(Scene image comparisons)
===
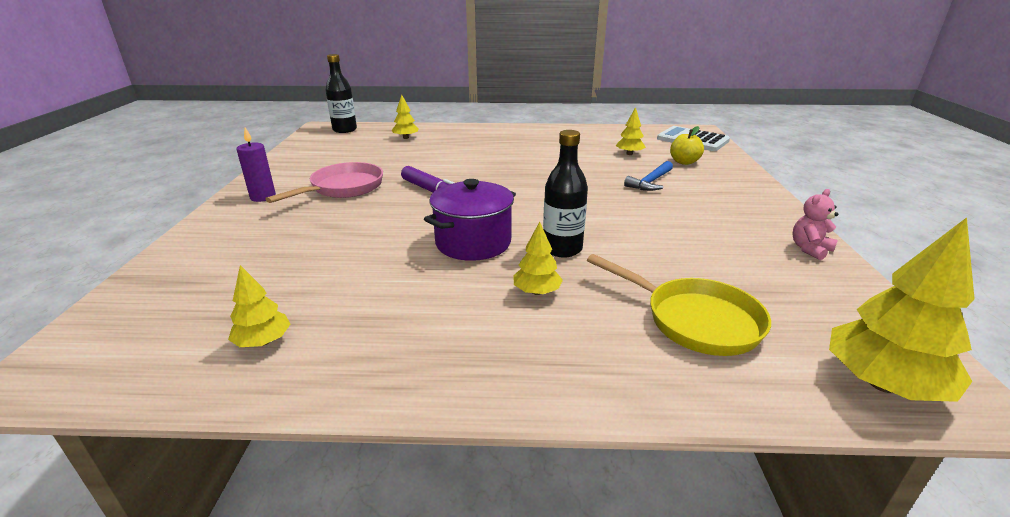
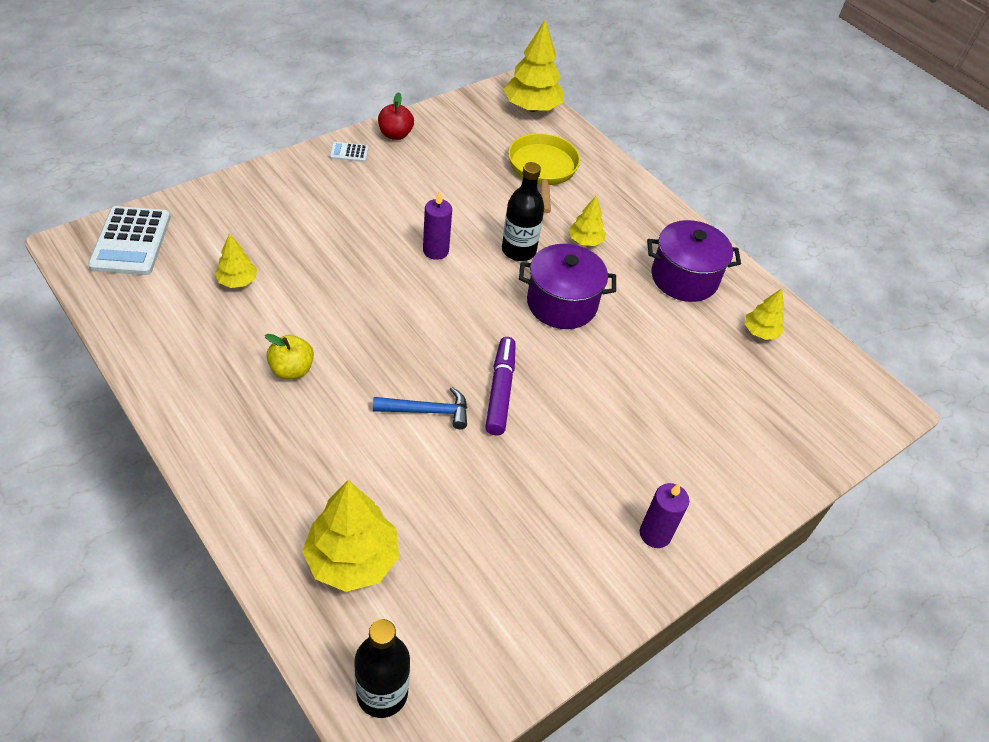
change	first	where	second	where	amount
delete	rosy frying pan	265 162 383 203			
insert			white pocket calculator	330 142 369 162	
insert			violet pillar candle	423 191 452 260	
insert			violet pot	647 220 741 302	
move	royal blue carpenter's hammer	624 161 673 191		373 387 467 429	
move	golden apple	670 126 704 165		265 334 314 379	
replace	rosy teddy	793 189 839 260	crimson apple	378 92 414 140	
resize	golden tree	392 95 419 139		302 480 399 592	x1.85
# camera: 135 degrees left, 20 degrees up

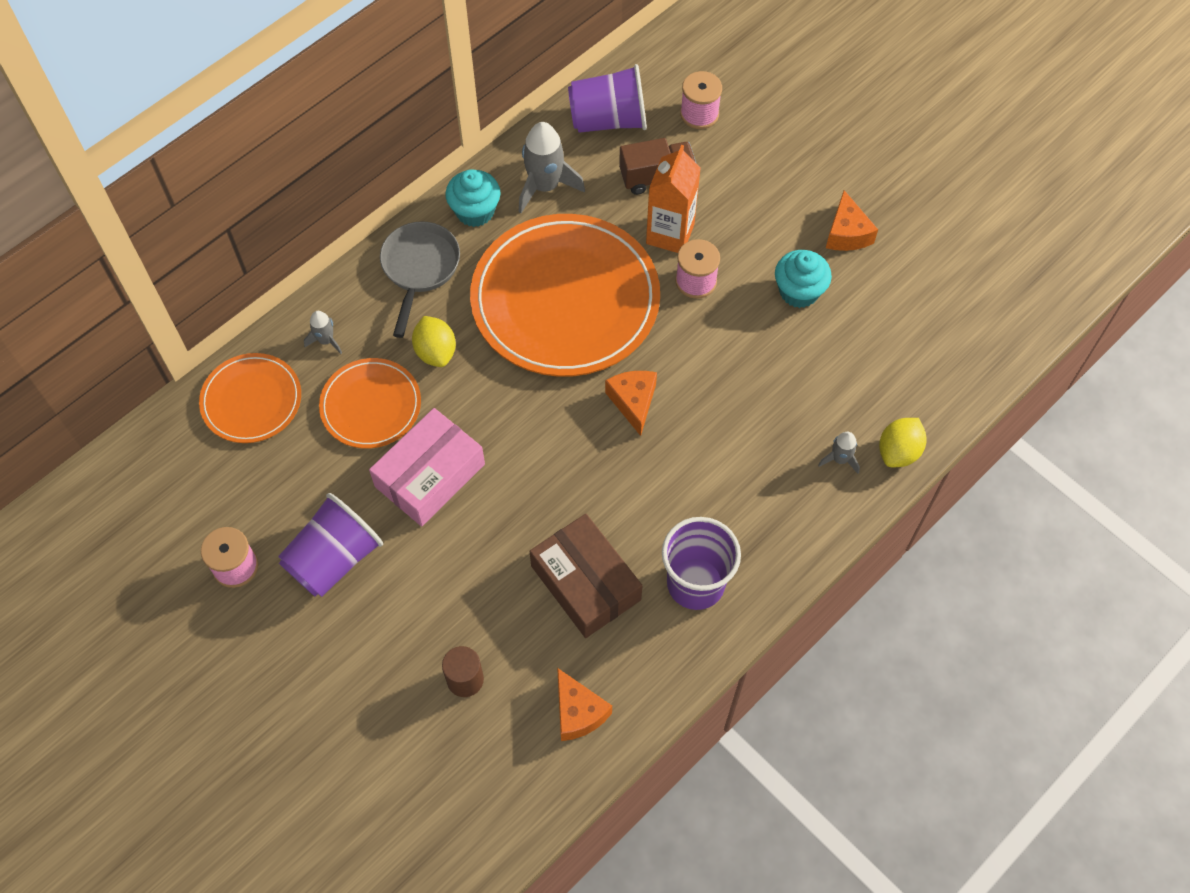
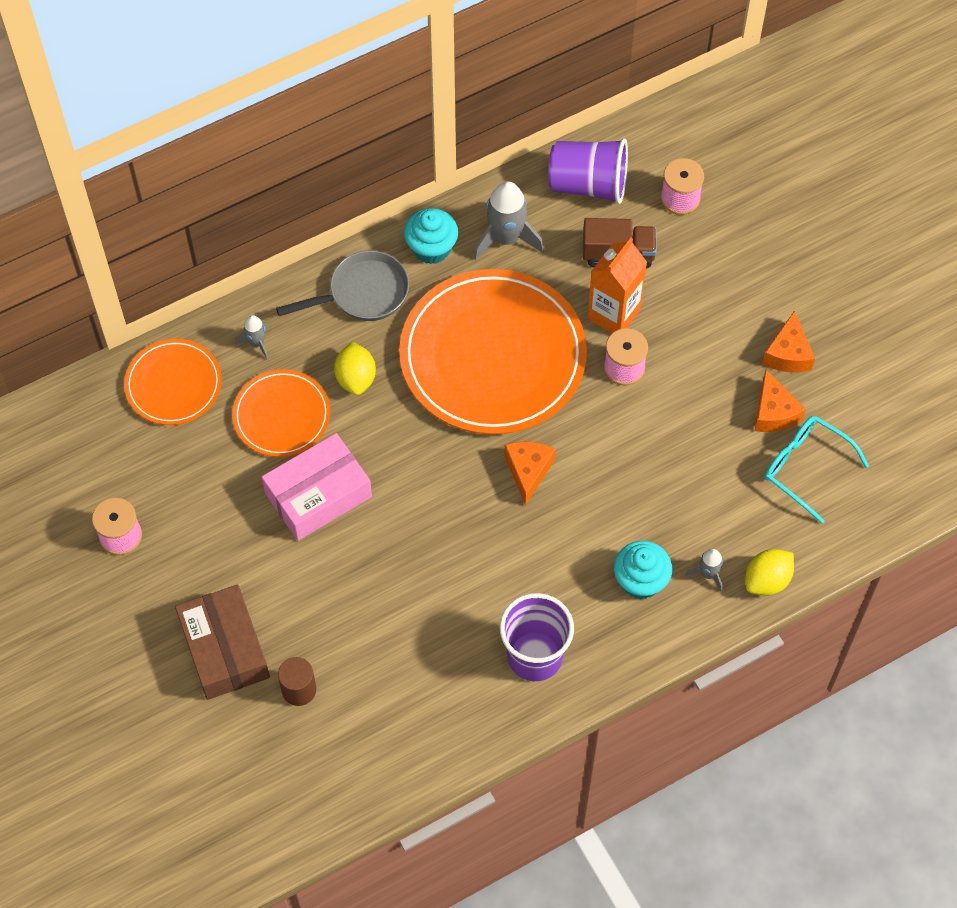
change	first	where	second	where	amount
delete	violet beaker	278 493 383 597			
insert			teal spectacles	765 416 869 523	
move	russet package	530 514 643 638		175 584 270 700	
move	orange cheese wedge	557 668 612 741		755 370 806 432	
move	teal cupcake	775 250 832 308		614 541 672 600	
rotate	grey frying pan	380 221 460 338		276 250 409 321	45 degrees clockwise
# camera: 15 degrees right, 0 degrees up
===
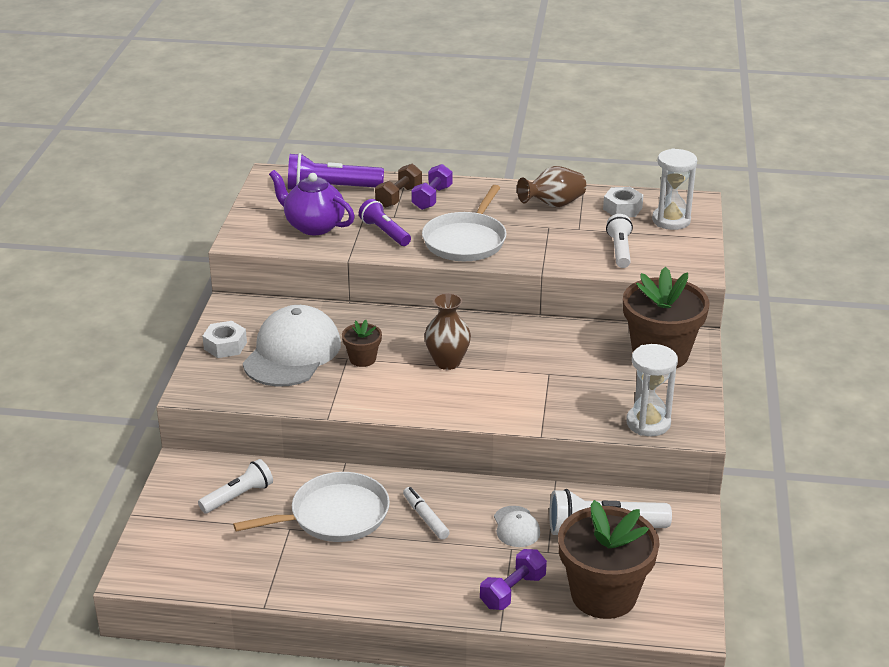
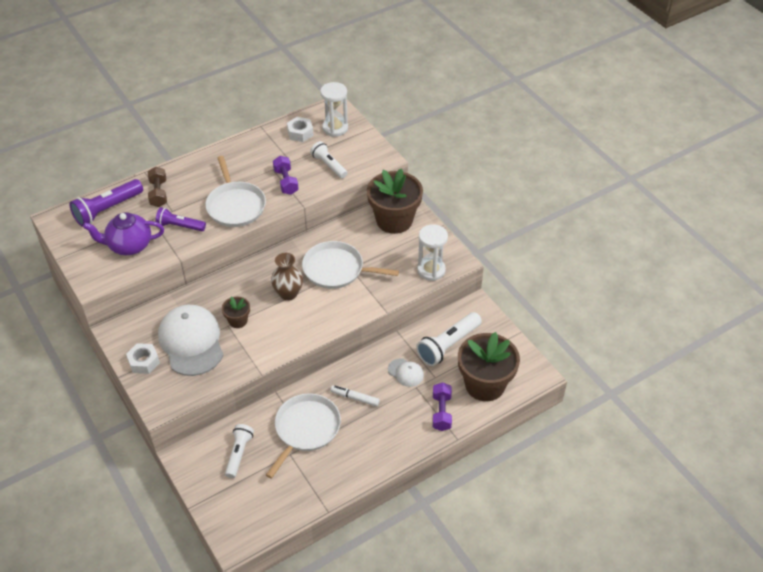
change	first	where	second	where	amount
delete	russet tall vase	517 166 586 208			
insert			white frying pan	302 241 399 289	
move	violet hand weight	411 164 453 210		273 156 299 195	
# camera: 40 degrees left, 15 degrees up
===
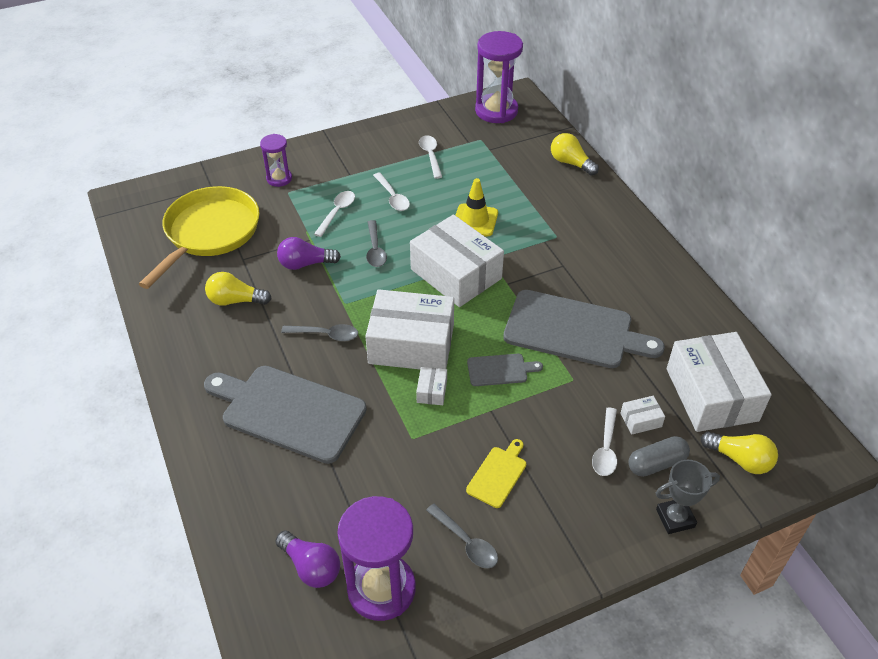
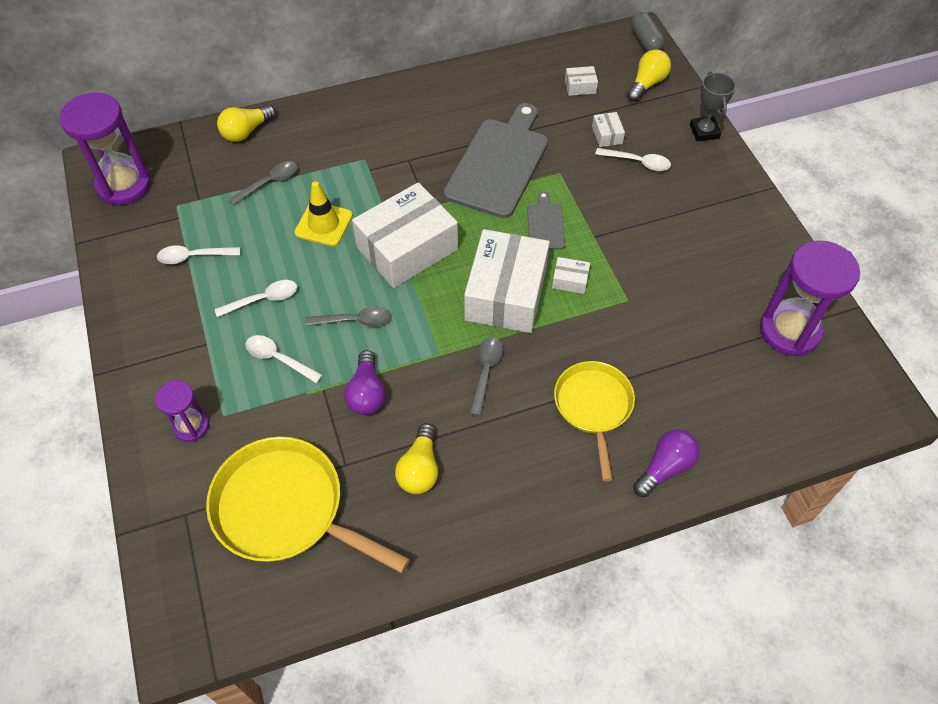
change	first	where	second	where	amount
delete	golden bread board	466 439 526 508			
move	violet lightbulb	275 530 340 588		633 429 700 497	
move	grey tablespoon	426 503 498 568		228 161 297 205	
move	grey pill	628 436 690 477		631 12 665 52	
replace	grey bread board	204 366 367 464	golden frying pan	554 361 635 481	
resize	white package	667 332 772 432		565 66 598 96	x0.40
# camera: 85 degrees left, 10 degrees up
===
Work to complete: Compute how many lines of the records above hold the string "rosy". Give the number with no other output.

Task solution: 2